• _Problem requirements_
Look through the records, and wherever the string "none" turns up, copy out that line.
*** Listed entries Section Begins ***
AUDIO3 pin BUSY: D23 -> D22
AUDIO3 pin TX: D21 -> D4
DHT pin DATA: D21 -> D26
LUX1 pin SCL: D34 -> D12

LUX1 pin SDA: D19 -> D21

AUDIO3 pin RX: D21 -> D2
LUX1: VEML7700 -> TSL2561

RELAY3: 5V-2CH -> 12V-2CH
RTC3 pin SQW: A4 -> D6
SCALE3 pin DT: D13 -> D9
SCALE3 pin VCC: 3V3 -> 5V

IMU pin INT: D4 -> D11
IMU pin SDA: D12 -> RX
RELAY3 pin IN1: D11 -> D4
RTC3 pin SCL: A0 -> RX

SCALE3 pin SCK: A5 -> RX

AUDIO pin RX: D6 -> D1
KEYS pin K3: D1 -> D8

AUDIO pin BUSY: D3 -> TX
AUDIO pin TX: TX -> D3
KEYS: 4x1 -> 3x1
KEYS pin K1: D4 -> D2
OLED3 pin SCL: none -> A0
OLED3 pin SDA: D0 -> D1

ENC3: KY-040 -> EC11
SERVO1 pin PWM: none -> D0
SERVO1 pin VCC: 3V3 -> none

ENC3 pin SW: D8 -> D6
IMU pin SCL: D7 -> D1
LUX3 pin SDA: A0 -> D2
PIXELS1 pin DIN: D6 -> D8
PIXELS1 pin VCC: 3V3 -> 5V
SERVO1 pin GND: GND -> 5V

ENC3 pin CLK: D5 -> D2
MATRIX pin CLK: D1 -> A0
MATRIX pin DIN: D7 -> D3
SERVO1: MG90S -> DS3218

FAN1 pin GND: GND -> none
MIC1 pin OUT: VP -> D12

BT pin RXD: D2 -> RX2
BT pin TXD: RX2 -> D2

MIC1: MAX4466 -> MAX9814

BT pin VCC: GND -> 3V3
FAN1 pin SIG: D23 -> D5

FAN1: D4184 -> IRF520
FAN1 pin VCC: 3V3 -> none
*** Listed entries Section Ends ***
• _Output of the task_
OLED3 pin SCL: none -> A0
SERVO1 pin PWM: none -> D0
SERVO1 pin VCC: 3V3 -> none
FAN1 pin GND: GND -> none
FAN1 pin VCC: 3V3 -> none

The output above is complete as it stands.